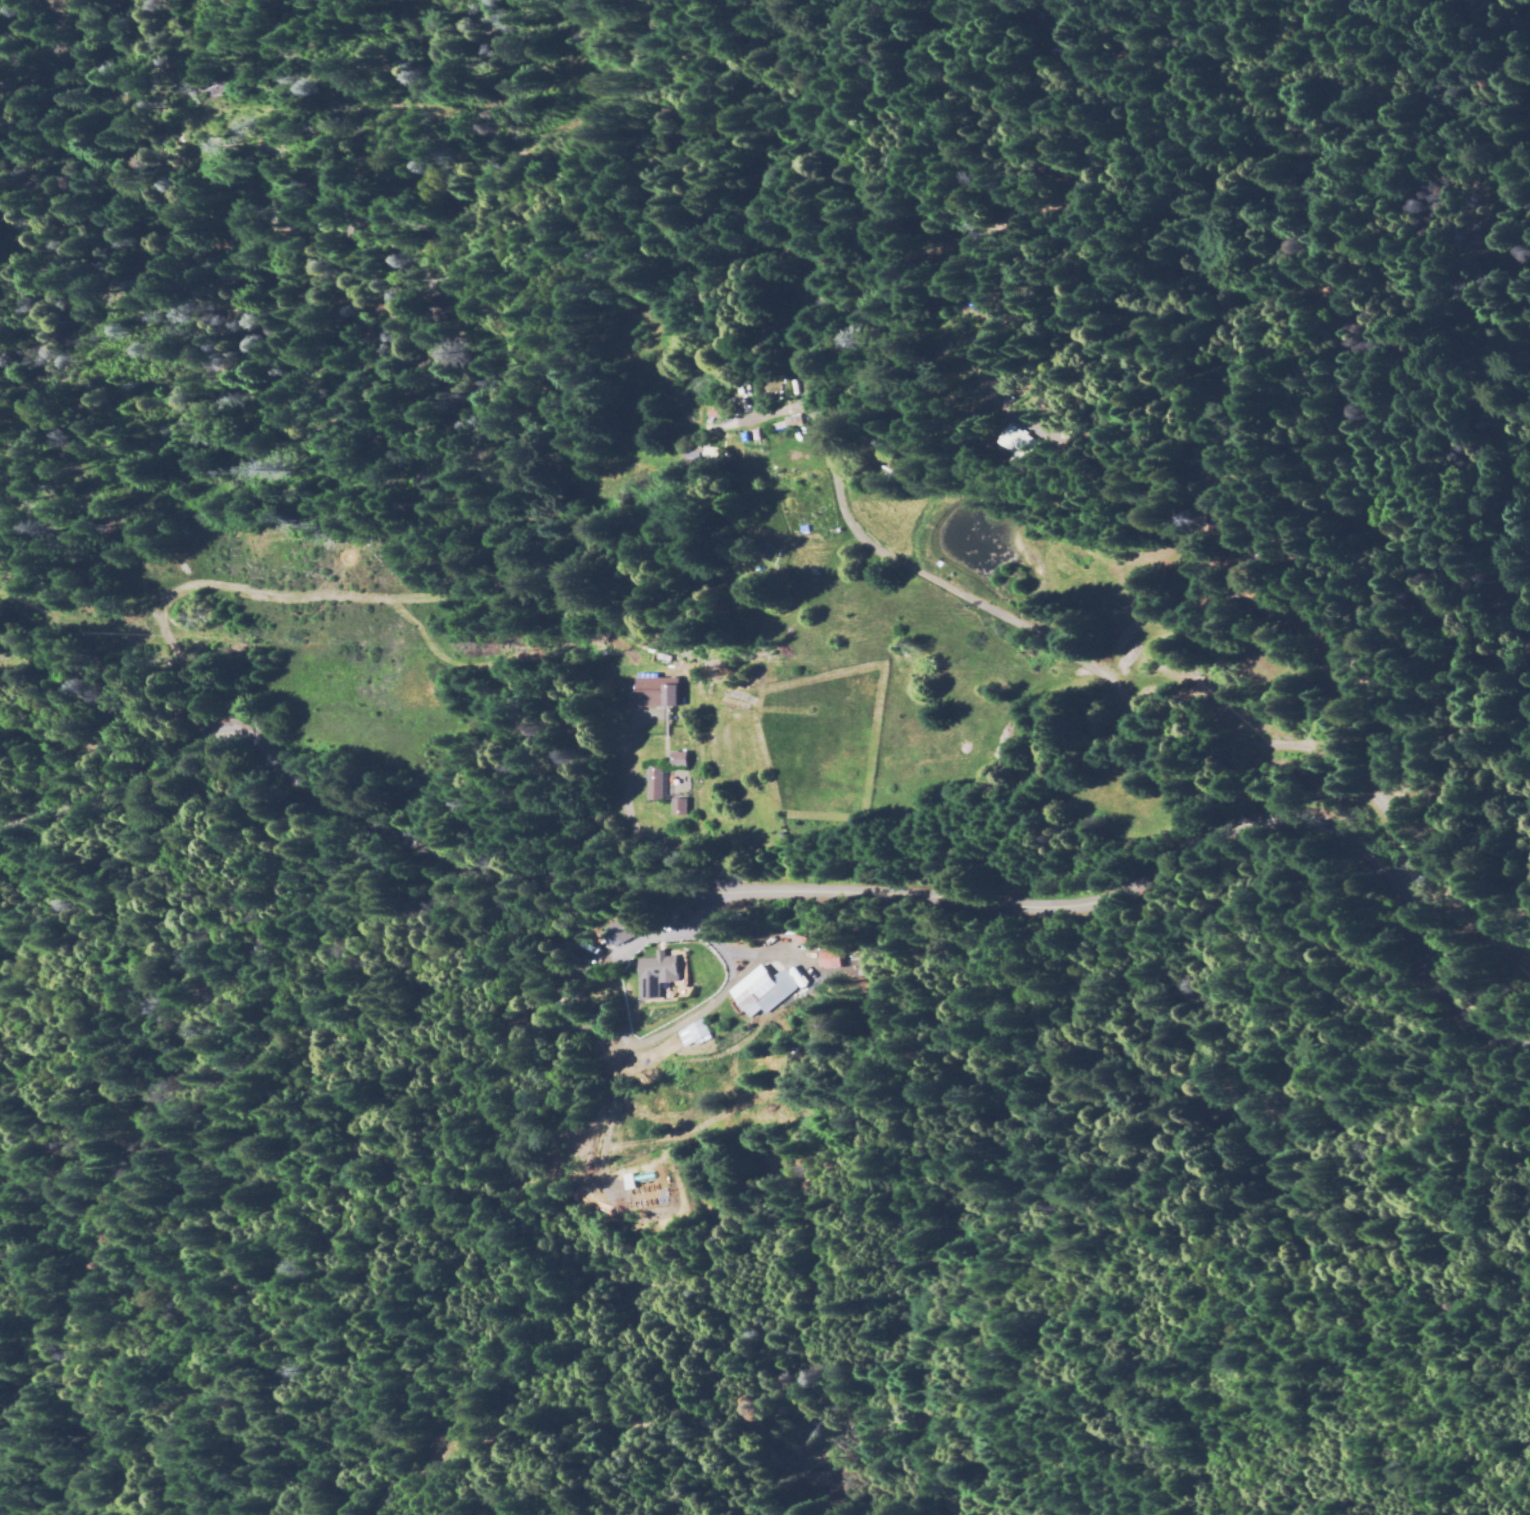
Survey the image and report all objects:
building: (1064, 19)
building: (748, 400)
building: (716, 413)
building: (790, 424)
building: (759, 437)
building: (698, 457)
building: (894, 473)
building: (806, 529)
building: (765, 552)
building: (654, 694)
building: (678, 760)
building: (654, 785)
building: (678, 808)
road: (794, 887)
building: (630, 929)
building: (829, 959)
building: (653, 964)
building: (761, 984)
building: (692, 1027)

Goal of the exercise >>
Give the records again without a single change, and exclude the pictures.

Solution to this problem >>
Survey the image and report all objects:
building: (1064, 19)
building: (748, 400)
building: (716, 413)
building: (790, 424)
building: (759, 437)
building: (698, 457)
building: (894, 473)
building: (806, 529)
building: (765, 552)
building: (654, 694)
building: (678, 760)
building: (654, 785)
building: (678, 808)
road: (794, 887)
building: (630, 929)
building: (829, 959)
building: (653, 964)
building: (761, 984)
building: (692, 1027)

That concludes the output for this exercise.